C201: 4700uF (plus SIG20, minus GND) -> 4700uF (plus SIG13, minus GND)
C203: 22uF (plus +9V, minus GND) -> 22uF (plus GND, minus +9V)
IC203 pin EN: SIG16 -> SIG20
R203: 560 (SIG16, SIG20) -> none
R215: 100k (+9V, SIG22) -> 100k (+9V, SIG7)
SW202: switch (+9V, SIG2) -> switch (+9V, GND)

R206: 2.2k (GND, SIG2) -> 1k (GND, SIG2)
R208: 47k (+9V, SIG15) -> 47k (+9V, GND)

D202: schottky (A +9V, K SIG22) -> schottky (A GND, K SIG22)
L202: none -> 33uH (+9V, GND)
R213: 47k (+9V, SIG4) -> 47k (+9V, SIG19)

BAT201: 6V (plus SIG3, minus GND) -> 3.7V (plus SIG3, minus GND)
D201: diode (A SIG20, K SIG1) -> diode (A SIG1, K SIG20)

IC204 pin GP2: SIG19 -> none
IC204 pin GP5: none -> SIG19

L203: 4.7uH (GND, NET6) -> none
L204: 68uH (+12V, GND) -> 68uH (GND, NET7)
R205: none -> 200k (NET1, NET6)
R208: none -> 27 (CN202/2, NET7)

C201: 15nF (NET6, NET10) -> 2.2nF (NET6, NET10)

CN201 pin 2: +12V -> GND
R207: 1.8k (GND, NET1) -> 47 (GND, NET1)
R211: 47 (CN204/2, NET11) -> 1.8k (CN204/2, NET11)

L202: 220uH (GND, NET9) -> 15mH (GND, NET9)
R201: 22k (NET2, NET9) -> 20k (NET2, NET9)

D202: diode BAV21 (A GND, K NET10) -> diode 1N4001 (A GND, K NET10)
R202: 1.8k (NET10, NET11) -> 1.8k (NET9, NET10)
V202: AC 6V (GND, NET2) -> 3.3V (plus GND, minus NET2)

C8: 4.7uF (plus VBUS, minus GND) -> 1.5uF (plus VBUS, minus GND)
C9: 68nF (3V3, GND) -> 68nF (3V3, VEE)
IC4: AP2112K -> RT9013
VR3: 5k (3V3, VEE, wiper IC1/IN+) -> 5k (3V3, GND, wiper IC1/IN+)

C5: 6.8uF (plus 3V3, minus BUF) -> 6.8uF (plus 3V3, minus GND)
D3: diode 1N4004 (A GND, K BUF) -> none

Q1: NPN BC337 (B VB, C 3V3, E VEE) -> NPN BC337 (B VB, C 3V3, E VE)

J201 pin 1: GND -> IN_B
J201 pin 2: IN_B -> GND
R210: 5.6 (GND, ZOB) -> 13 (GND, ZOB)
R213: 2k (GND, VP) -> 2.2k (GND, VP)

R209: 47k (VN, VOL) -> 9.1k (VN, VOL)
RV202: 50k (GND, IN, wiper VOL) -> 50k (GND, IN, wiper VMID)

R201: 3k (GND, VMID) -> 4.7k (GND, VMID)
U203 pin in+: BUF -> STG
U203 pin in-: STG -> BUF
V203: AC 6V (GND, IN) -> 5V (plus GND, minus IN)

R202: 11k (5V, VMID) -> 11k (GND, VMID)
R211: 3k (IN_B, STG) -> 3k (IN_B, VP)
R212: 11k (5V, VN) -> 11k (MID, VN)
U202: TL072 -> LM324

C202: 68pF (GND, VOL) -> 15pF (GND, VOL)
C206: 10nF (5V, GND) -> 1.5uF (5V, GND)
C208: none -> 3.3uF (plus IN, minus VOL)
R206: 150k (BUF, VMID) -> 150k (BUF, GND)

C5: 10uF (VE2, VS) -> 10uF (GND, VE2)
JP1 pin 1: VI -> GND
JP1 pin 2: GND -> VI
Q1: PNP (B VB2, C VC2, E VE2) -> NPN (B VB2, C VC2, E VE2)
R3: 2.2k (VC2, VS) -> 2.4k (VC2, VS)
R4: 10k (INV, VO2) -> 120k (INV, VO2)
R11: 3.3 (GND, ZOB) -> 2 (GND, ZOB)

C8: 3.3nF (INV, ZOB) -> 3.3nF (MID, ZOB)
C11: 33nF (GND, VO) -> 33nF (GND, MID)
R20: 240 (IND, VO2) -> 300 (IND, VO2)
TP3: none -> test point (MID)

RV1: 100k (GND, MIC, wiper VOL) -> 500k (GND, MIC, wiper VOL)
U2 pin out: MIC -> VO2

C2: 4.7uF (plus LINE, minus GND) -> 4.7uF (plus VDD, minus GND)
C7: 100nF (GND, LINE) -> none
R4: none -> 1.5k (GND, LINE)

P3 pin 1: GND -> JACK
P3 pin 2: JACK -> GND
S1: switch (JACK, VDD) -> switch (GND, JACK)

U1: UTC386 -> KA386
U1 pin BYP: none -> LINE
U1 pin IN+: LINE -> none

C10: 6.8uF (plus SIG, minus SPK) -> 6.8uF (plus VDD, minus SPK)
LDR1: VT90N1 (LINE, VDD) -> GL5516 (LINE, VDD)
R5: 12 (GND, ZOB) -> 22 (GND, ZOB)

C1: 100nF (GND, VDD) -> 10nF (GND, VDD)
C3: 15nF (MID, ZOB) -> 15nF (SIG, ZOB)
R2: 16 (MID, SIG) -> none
====
WORK REQUEST: Produce only the lines from the line containing "U203 pin in-: STG -> BUF" through the line containing "R4: 10k (INV, VO2) -> 120k (INV, VO2)", inclusive of both, exactly as they stand in the entries above.

ANSWER BOX:
U203 pin in-: STG -> BUF
V203: AC 6V (GND, IN) -> 5V (plus GND, minus IN)

R202: 11k (5V, VMID) -> 11k (GND, VMID)
R211: 3k (IN_B, STG) -> 3k (IN_B, VP)
R212: 11k (5V, VN) -> 11k (MID, VN)
U202: TL072 -> LM324

C202: 68pF (GND, VOL) -> 15pF (GND, VOL)
C206: 10nF (5V, GND) -> 1.5uF (5V, GND)
C208: none -> 3.3uF (plus IN, minus VOL)
R206: 150k (BUF, VMID) -> 150k (BUF, GND)

C5: 10uF (VE2, VS) -> 10uF (GND, VE2)
JP1 pin 1: VI -> GND
JP1 pin 2: GND -> VI
Q1: PNP (B VB2, C VC2, E VE2) -> NPN (B VB2, C VC2, E VE2)
R3: 2.2k (VC2, VS) -> 2.4k (VC2, VS)
R4: 10k (INV, VO2) -> 120k (INV, VO2)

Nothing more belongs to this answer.